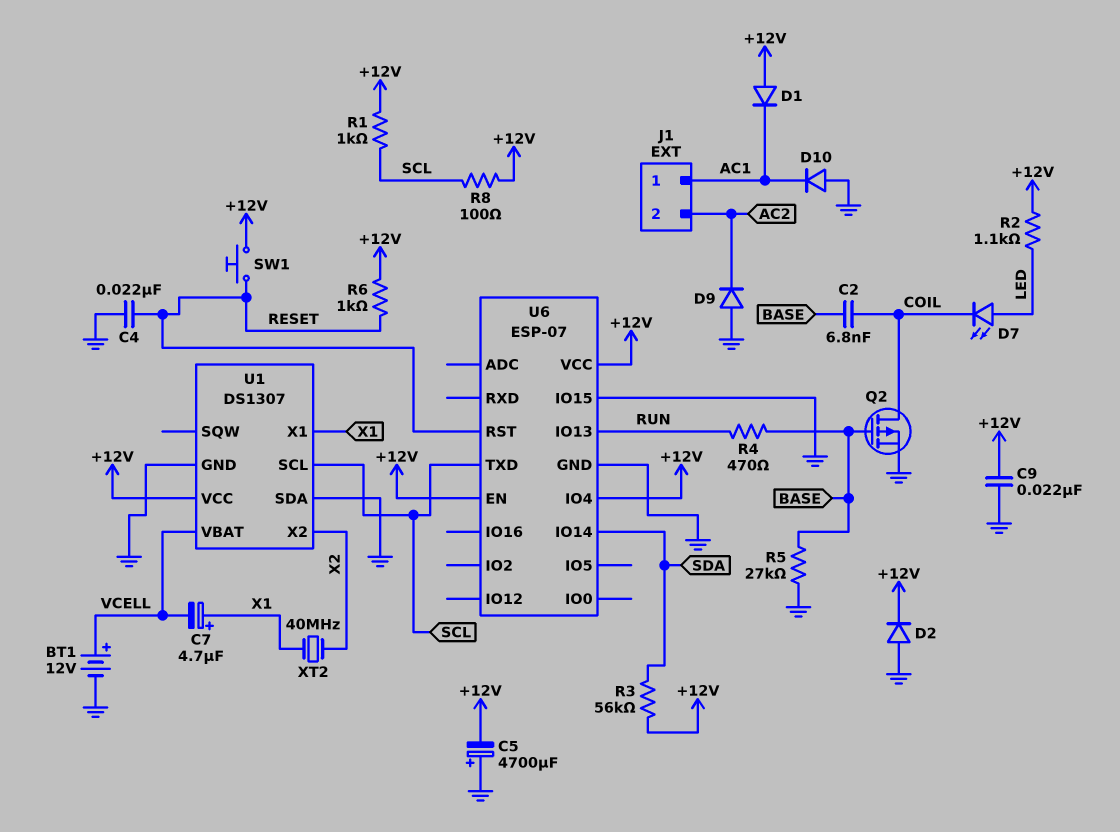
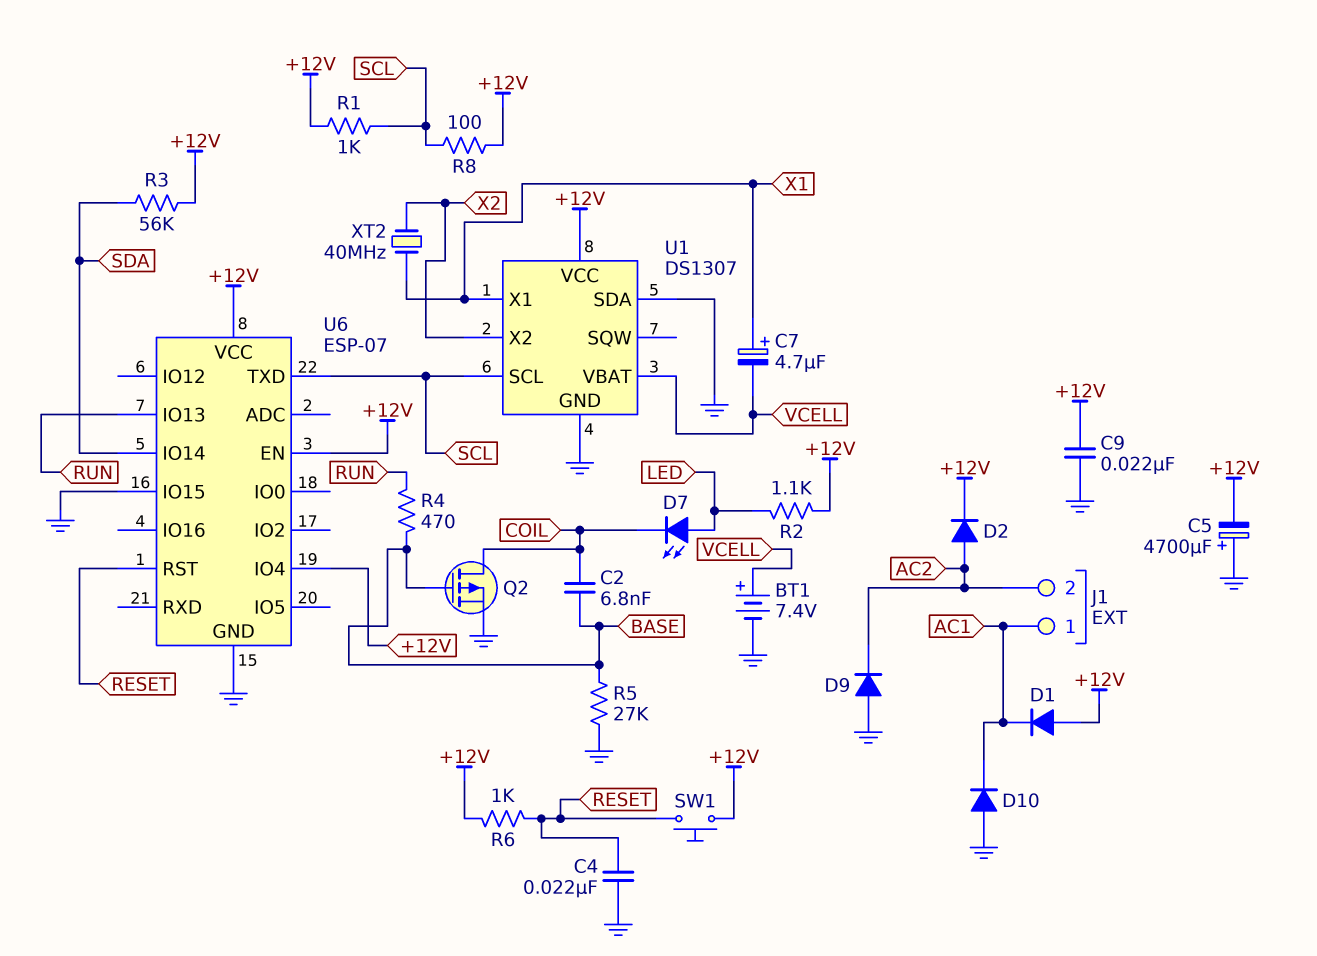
BT1: 12V (plus VCELL, minus GND) -> 7.4V (plus VCELL, minus GND)
D2: diode (A GND, K +12V) -> diode (A AC2, K +12V)

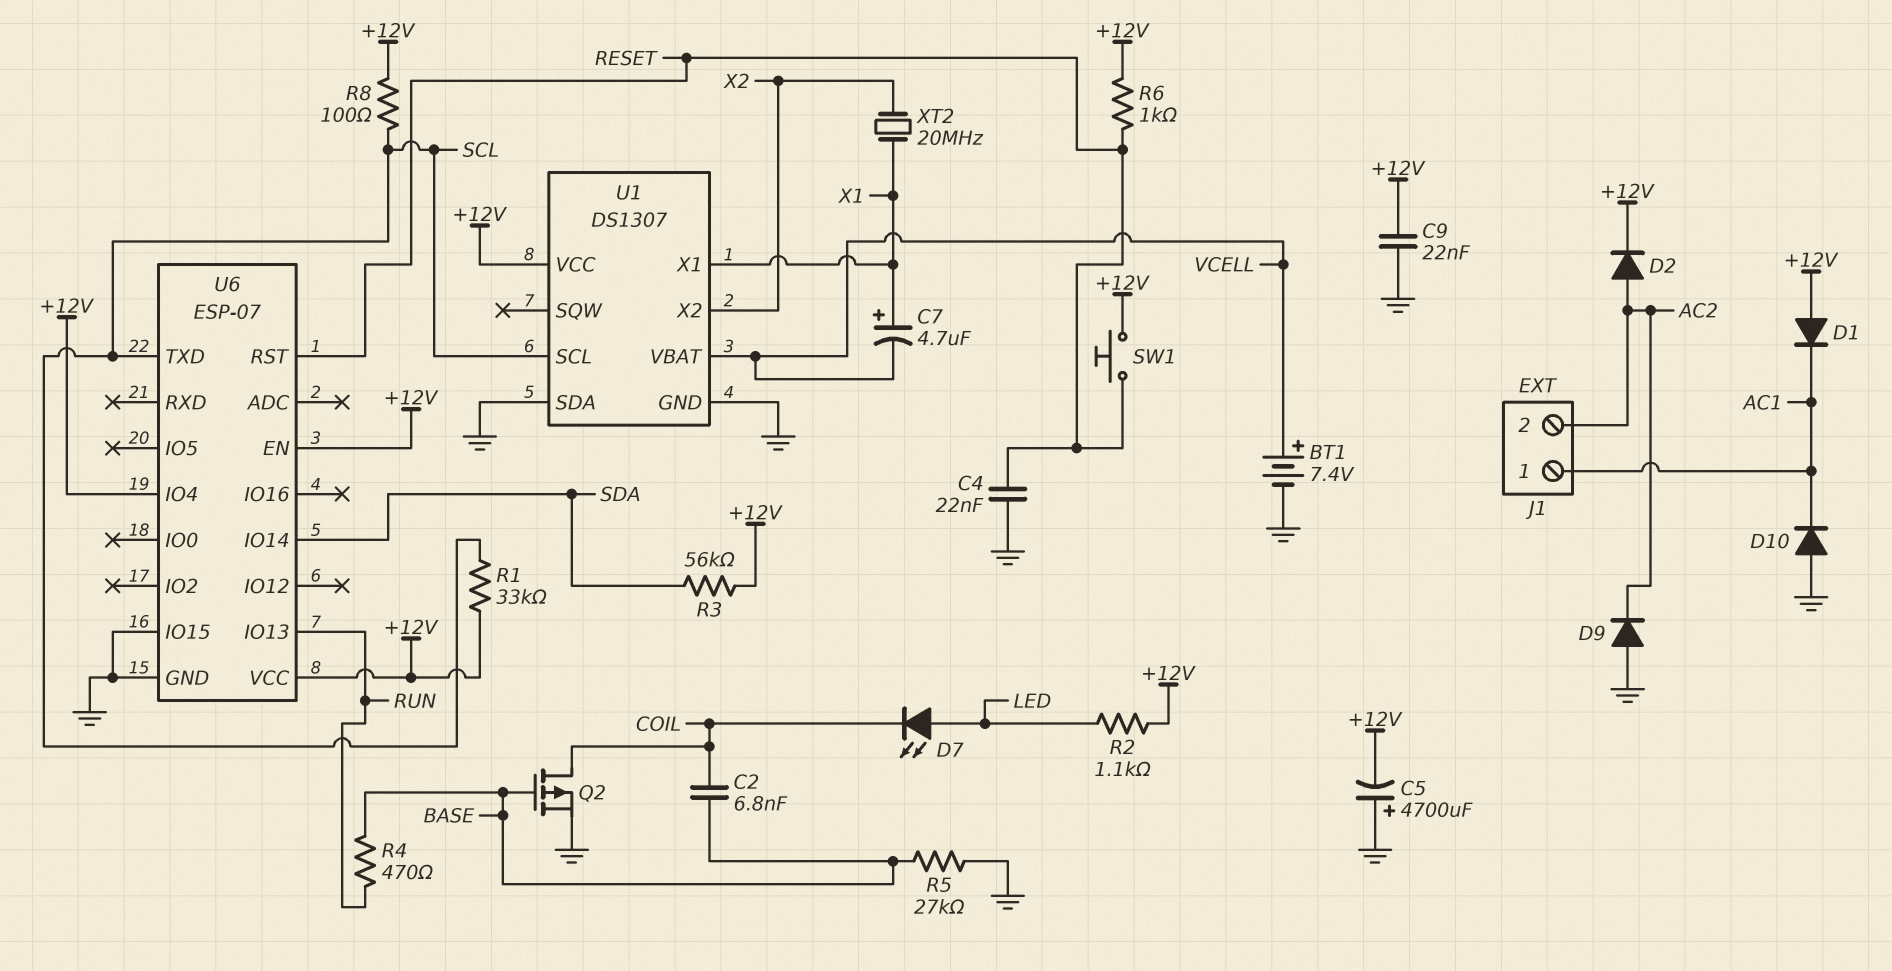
R1: 1k (+12V, SCL) -> 33k (+12V, SCL)
XT2: 40MHz (X1, X2) -> 20MHz (X1, X2)

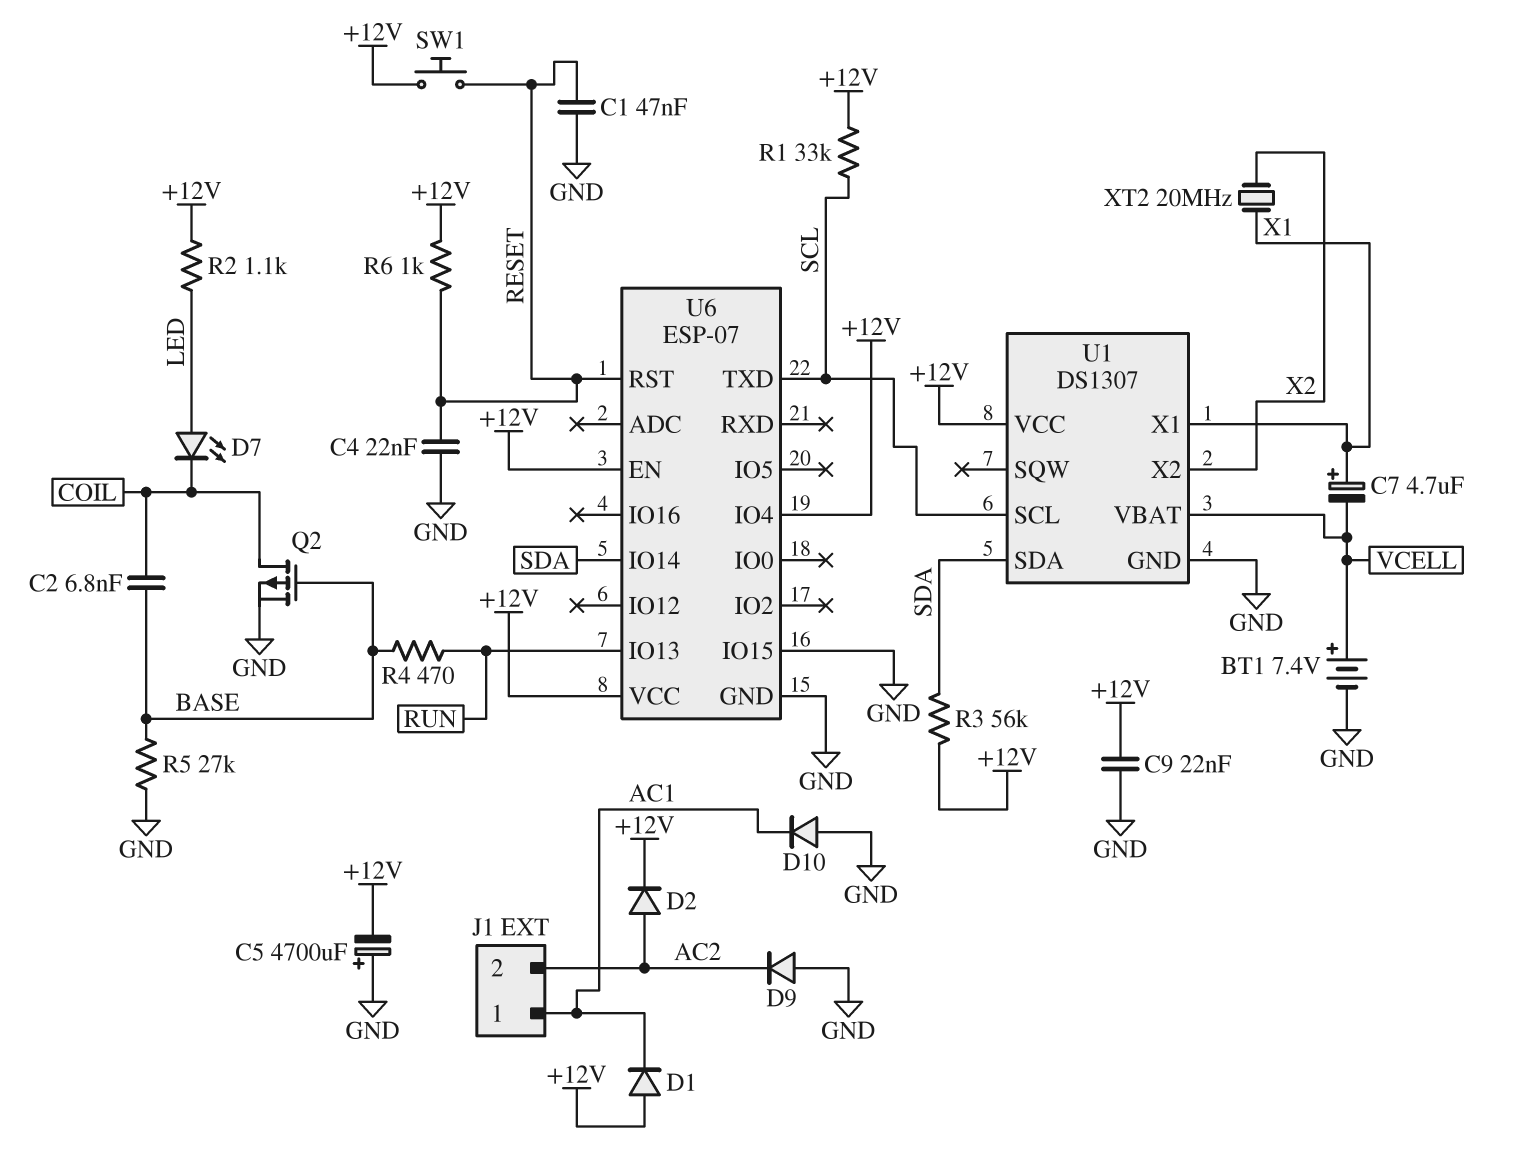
C1: none -> 47nF (GND, RESET)
R8: 100 (+12V, SCL) -> none
U1 pin SDA: GND -> SDA

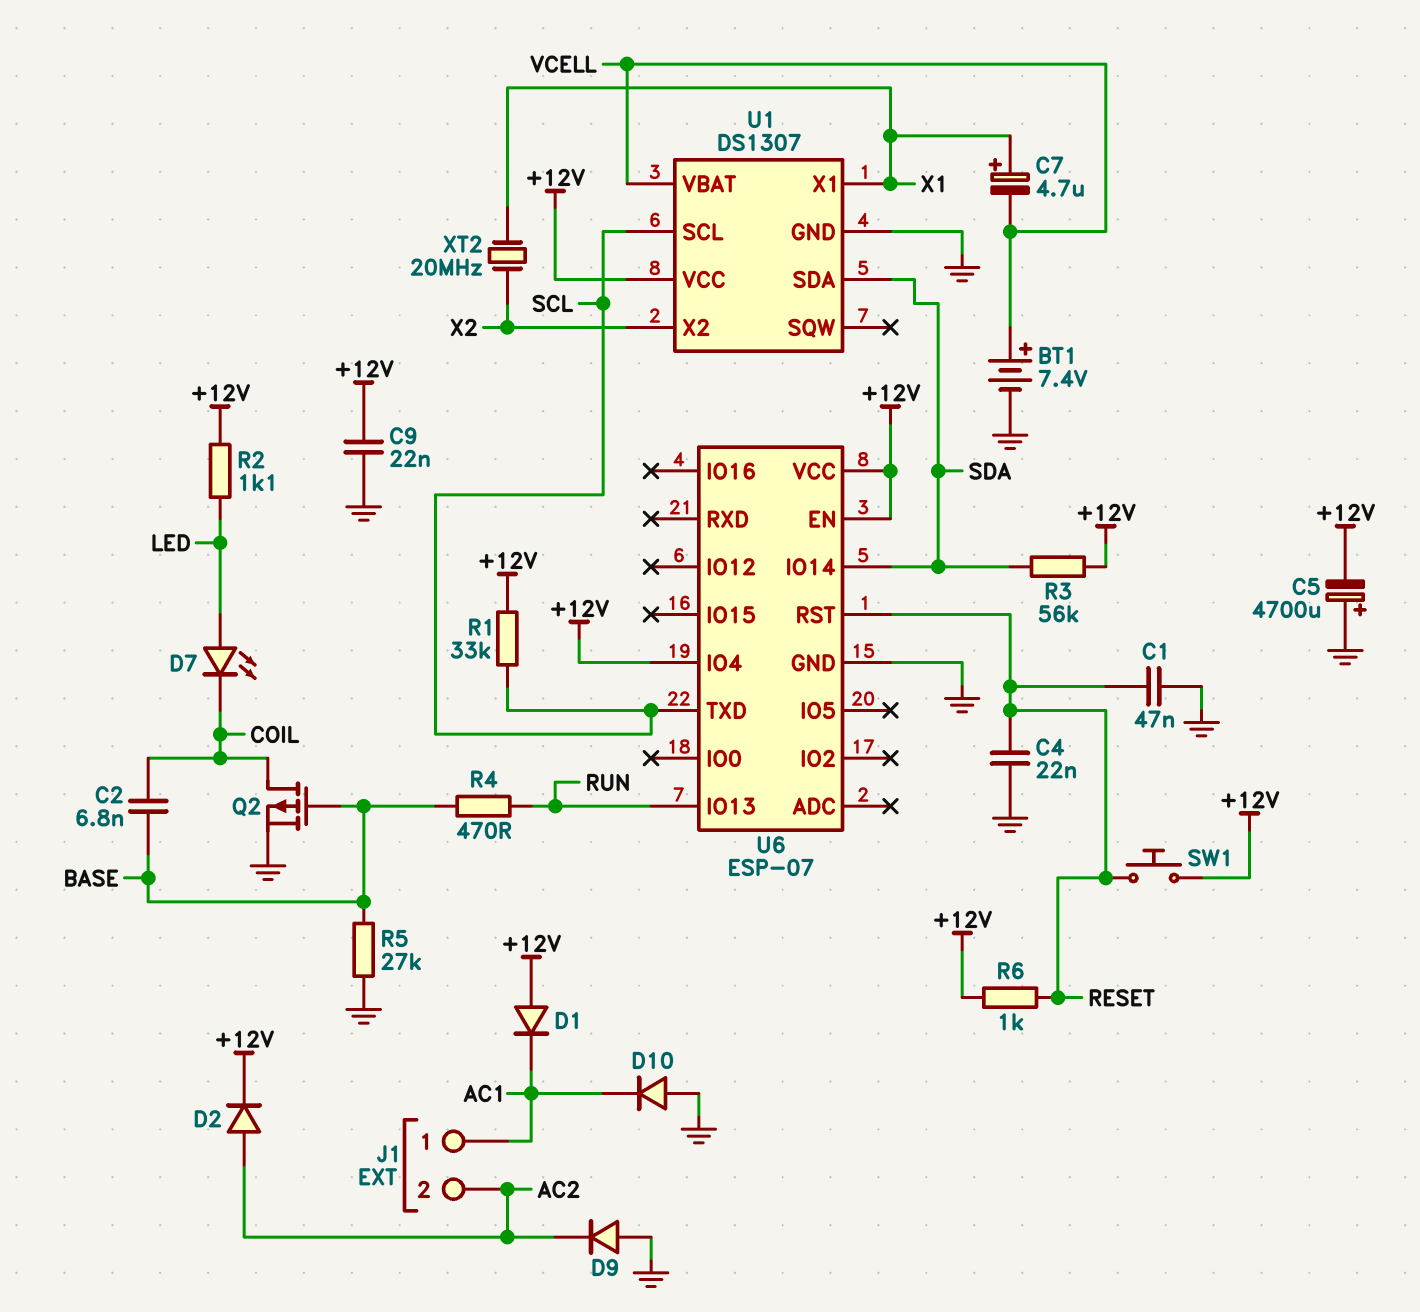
U6 pin IO15: GND -> none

-- -- --

Exercise description → Locate the lines above that hold the word "none". Show every one of them.

Solution to the problem →
C1: none -> 47nF (GND, RESET)
R8: 100 (+12V, SCL) -> none
U6 pin IO15: GND -> none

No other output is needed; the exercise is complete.